(DATA SHOWN)
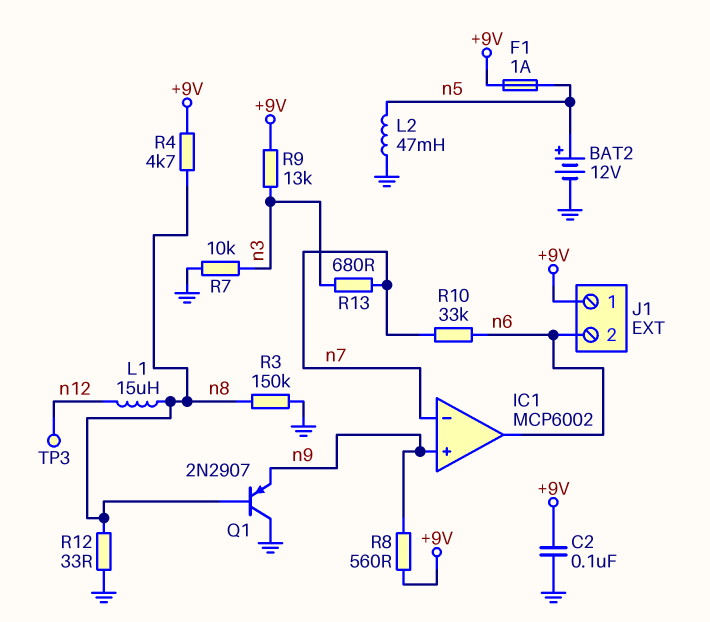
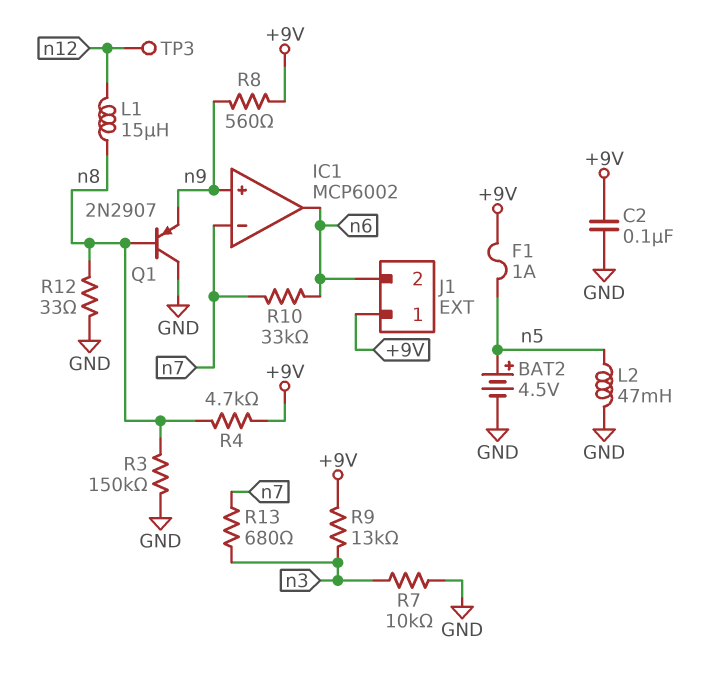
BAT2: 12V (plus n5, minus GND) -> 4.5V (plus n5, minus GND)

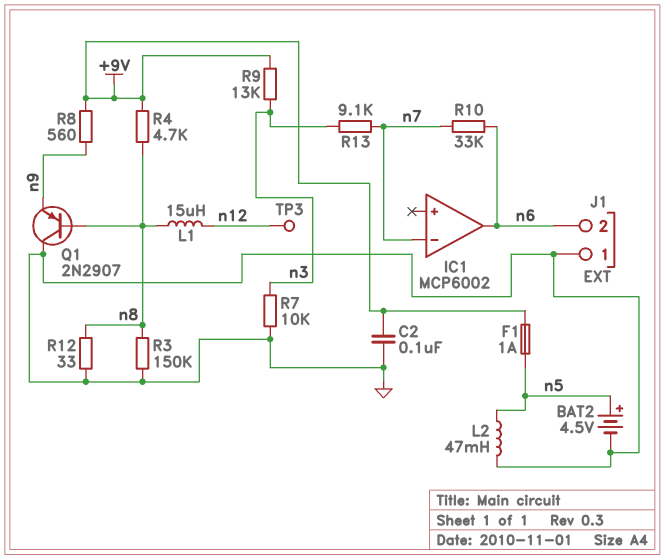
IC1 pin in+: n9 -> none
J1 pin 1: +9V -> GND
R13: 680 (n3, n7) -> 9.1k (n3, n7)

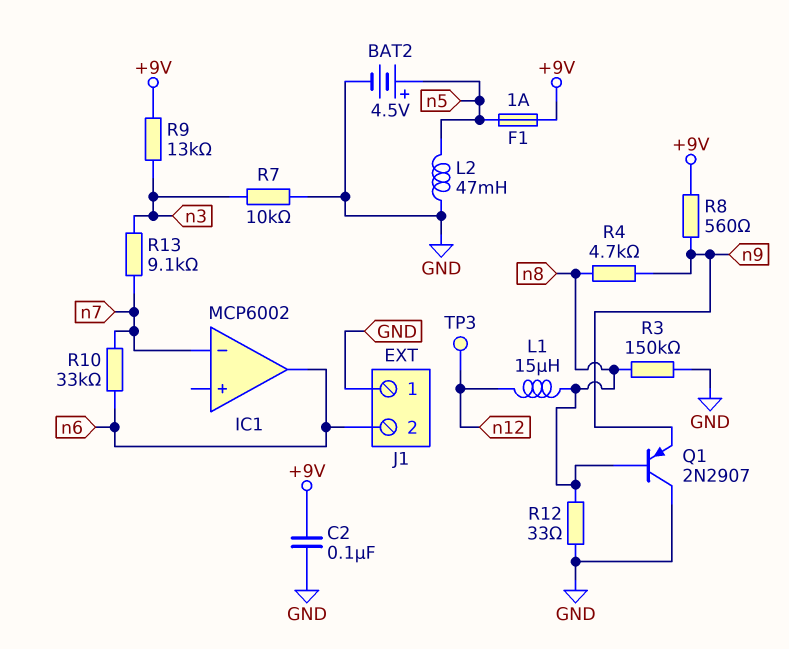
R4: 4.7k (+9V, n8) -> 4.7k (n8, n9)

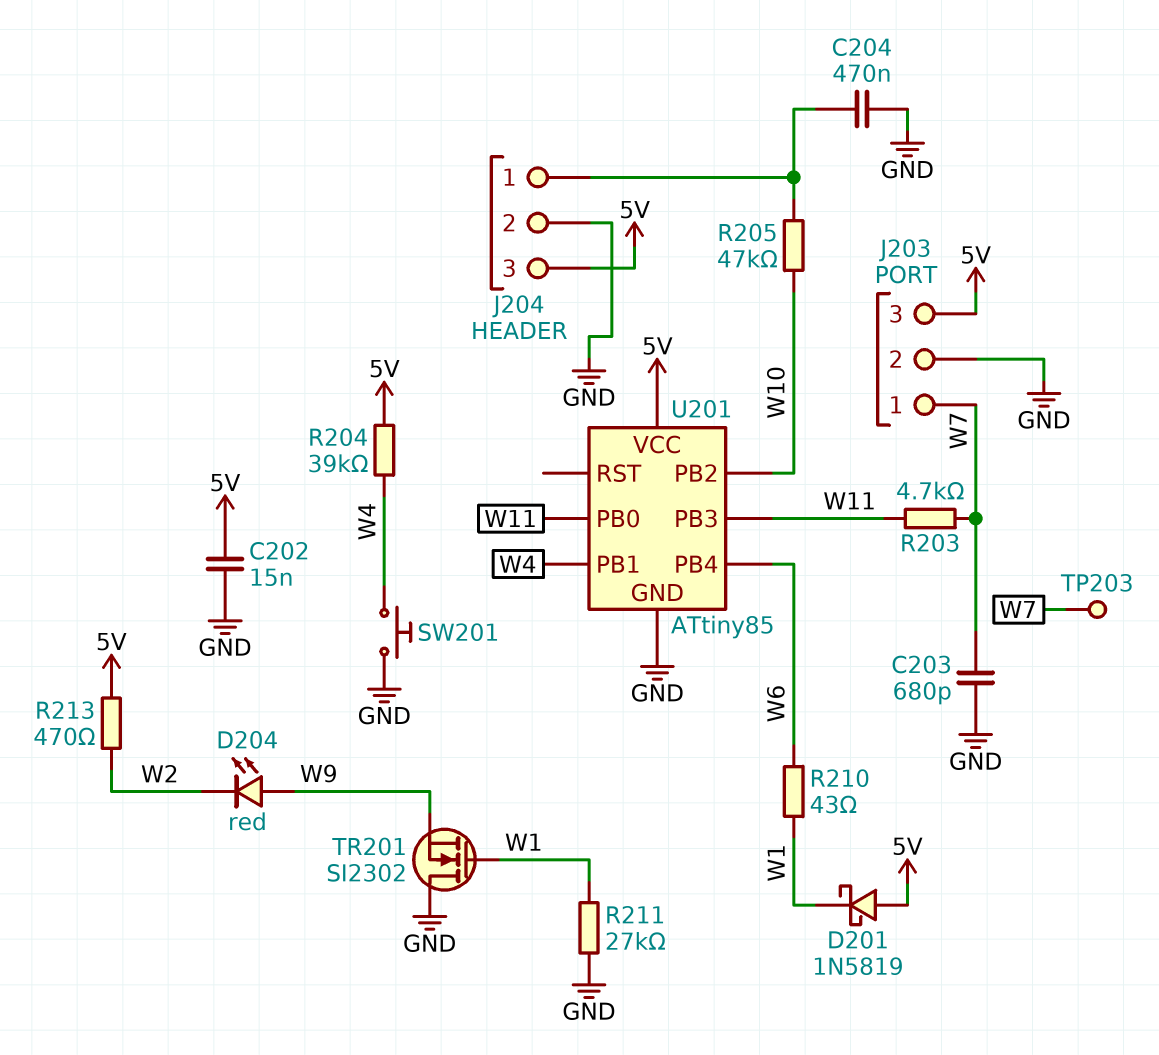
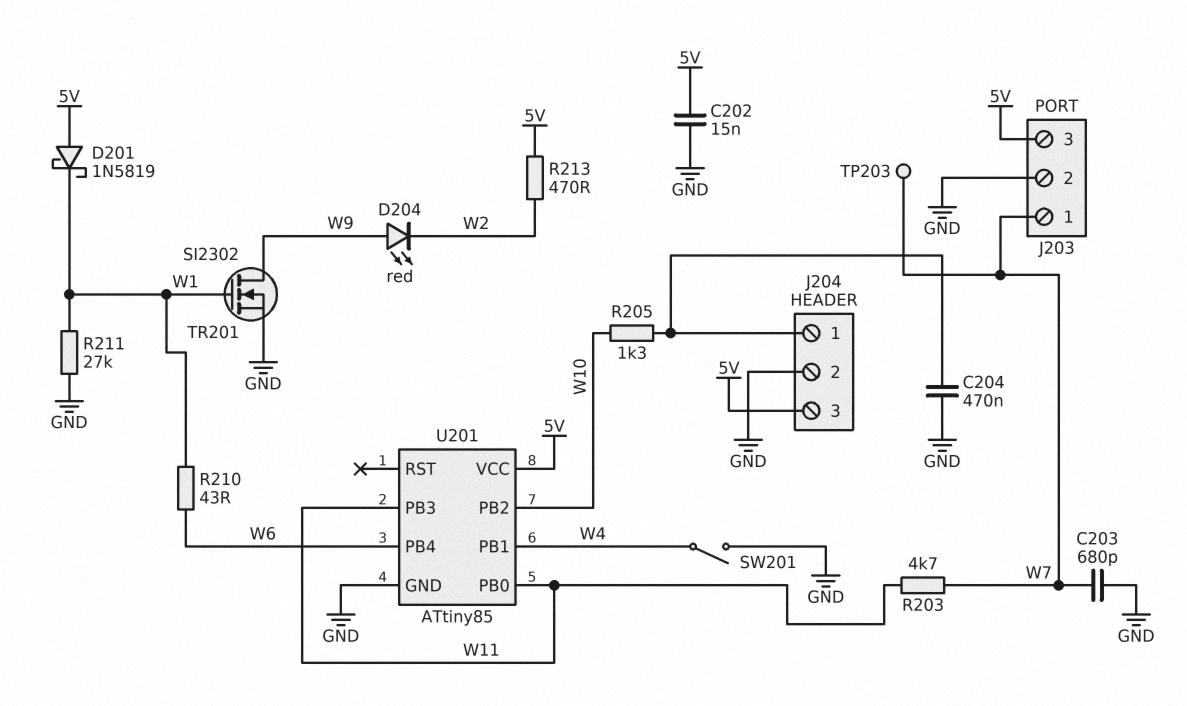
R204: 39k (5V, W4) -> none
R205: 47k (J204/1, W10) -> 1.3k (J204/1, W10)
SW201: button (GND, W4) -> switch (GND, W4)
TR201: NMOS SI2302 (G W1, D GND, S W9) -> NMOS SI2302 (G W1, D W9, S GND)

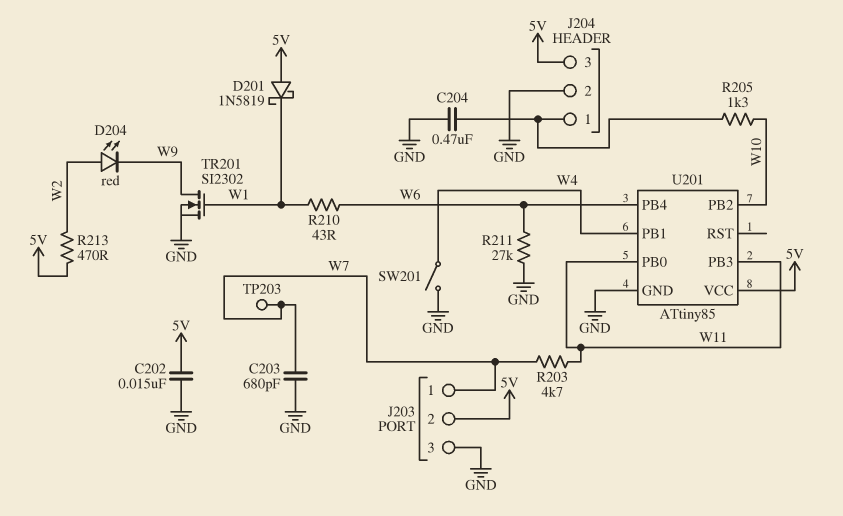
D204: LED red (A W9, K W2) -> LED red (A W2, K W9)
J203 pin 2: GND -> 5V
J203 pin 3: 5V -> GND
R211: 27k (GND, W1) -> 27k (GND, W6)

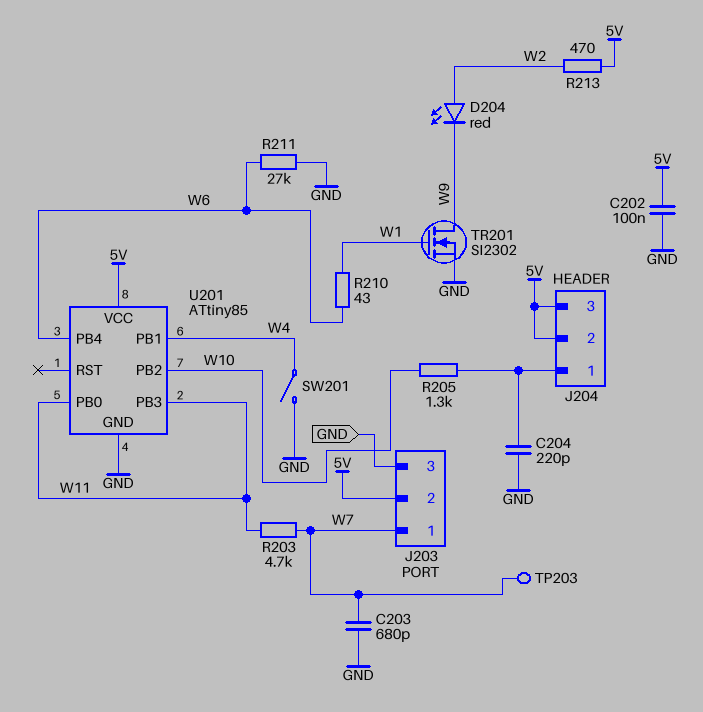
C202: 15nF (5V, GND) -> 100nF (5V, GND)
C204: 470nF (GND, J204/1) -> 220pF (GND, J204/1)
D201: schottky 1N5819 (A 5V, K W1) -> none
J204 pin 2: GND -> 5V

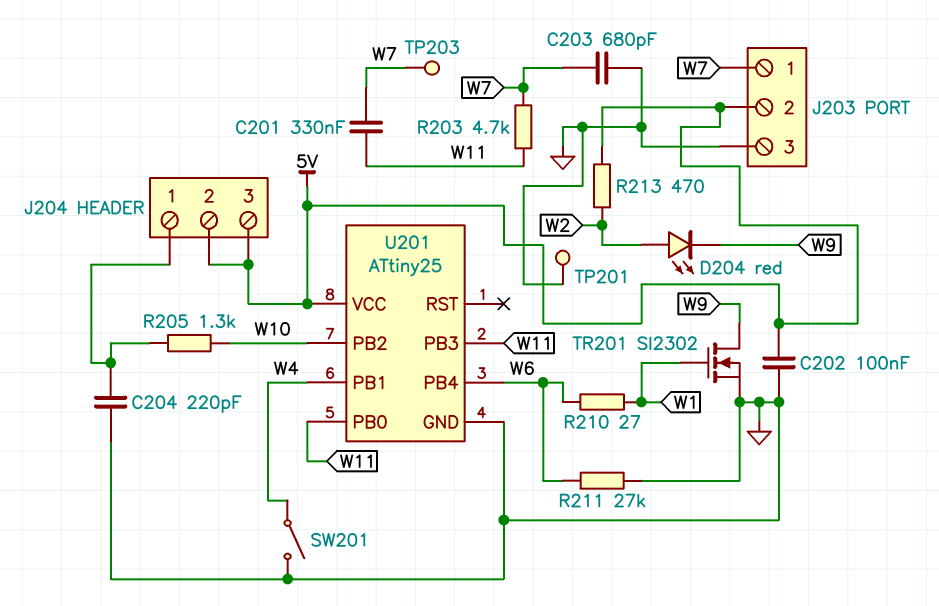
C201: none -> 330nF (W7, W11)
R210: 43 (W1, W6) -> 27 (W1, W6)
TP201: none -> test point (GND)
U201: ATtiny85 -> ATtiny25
(End DATA SHOWN)
» DESCRIPTION OF THE TASK
Reproduce the material in its entirety and word for word, without the pictures.

» RESPONSE TO THIS TASK
BAT2: 12V (plus n5, minus GND) -> 4.5V (plus n5, minus GND)

IC1 pin in+: n9 -> none
J1 pin 1: +9V -> GND
R13: 680 (n3, n7) -> 9.1k (n3, n7)

R4: 4.7k (+9V, n8) -> 4.7k (n8, n9)

R204: 39k (5V, W4) -> none
R205: 47k (J204/1, W10) -> 1.3k (J204/1, W10)
SW201: button (GND, W4) -> switch (GND, W4)
TR201: NMOS SI2302 (G W1, D GND, S W9) -> NMOS SI2302 (G W1, D W9, S GND)

D204: LED red (A W9, K W2) -> LED red (A W2, K W9)
J203 pin 2: GND -> 5V
J203 pin 3: 5V -> GND
R211: 27k (GND, W1) -> 27k (GND, W6)

C202: 15nF (5V, GND) -> 100nF (5V, GND)
C204: 470nF (GND, J204/1) -> 220pF (GND, J204/1)
D201: schottky 1N5819 (A 5V, K W1) -> none
J204 pin 2: GND -> 5V

C201: none -> 330nF (W7, W11)
R210: 43 (W1, W6) -> 27 (W1, W6)
TP201: none -> test point (GND)
U201: ATtiny85 -> ATtiny25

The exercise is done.